Your copy of the entries must be exact, and it must not include the pictures.

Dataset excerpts
=== Section Start ===
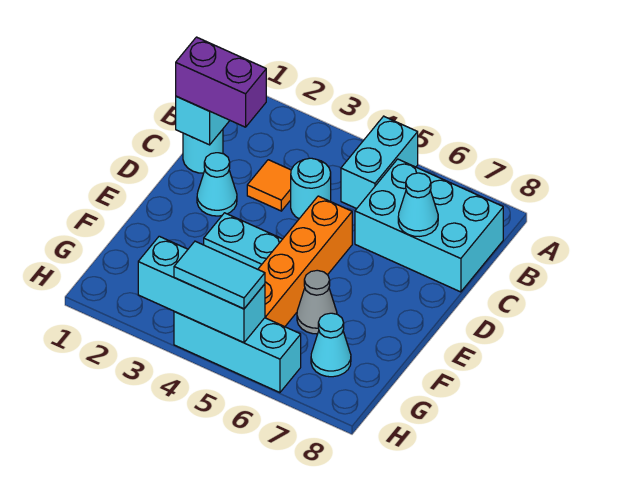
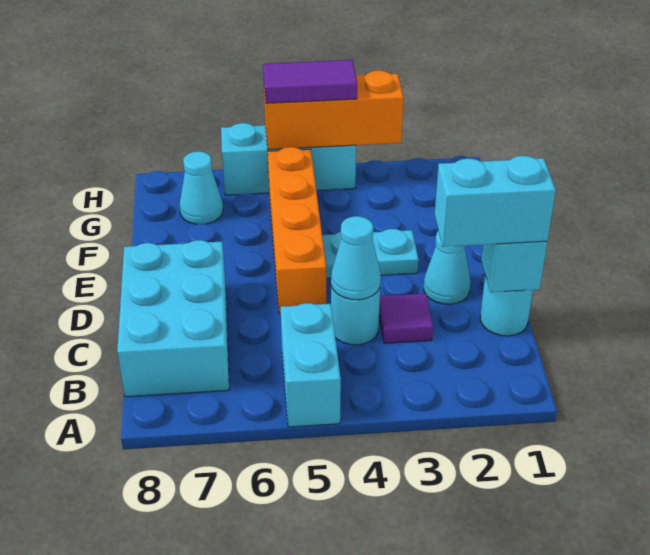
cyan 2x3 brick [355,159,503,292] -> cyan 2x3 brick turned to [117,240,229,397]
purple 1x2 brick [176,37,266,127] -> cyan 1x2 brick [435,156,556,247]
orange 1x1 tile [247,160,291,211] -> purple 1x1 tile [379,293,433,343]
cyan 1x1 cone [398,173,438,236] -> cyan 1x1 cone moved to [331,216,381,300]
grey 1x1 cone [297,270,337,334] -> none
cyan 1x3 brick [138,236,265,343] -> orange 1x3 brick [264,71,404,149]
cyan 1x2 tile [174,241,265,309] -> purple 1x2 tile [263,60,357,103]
=== Section End ===
*ANSWER TO THE EXERCISE*.
cyan 2x3 brick [355,159,503,292] -> cyan 2x3 brick turned to [117,240,229,397]
purple 1x2 brick [176,37,266,127] -> cyan 1x2 brick [435,156,556,247]
orange 1x1 tile [247,160,291,211] -> purple 1x1 tile [379,293,433,343]
cyan 1x1 cone [398,173,438,236] -> cyan 1x1 cone moved to [331,216,381,300]
grey 1x1 cone [297,270,337,334] -> none
cyan 1x3 brick [138,236,265,343] -> orange 1x3 brick [264,71,404,149]
cyan 1x2 tile [174,241,265,309] -> purple 1x2 tile [263,60,357,103]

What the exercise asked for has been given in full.